SOURCE MATERIAL:
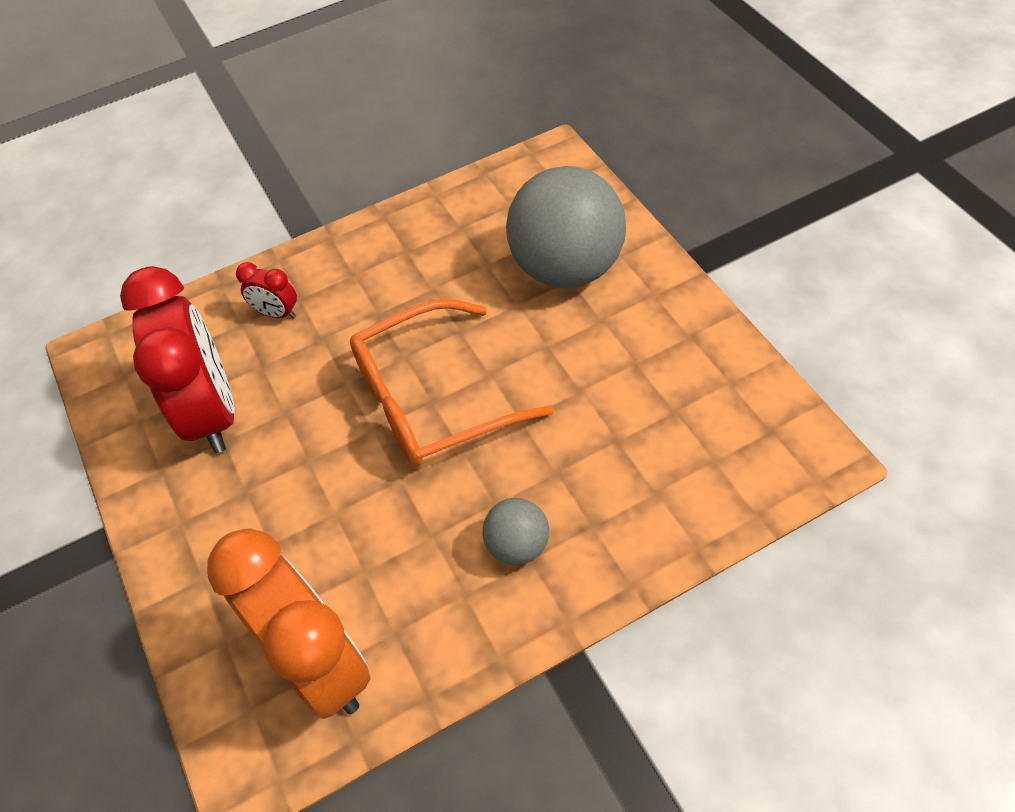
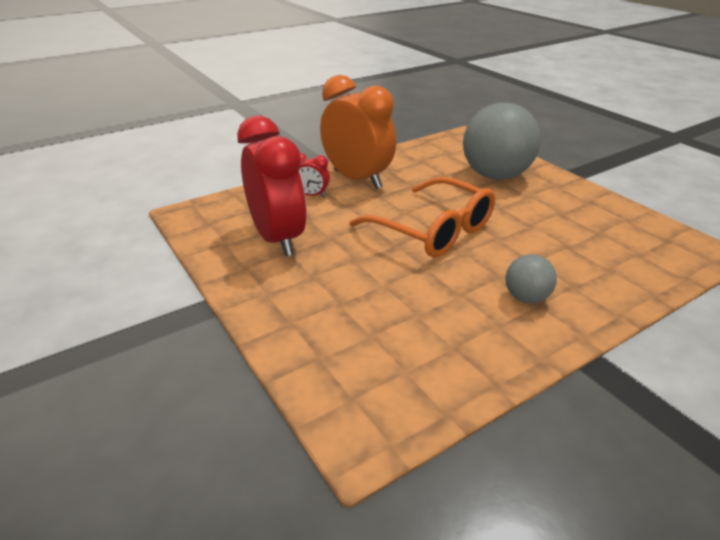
camera: 10 degrees left, 20 degrees down
(319, 664) = (401, 368): orange clock -> orange clock (357, 179)
(432, 399) = (433, 230): orange glasses -> orange glasses turned 105 degrees counterclockwise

WHAT IS REQUIRED: Return each line from the data where the string "degrees" can be found.

RESPONSE TO THIS EXERCISE:
camera: 10 degrees left, 20 degrees down
(432, 399) = (433, 230): orange glasses -> orange glasses turned 105 degrees counterclockwise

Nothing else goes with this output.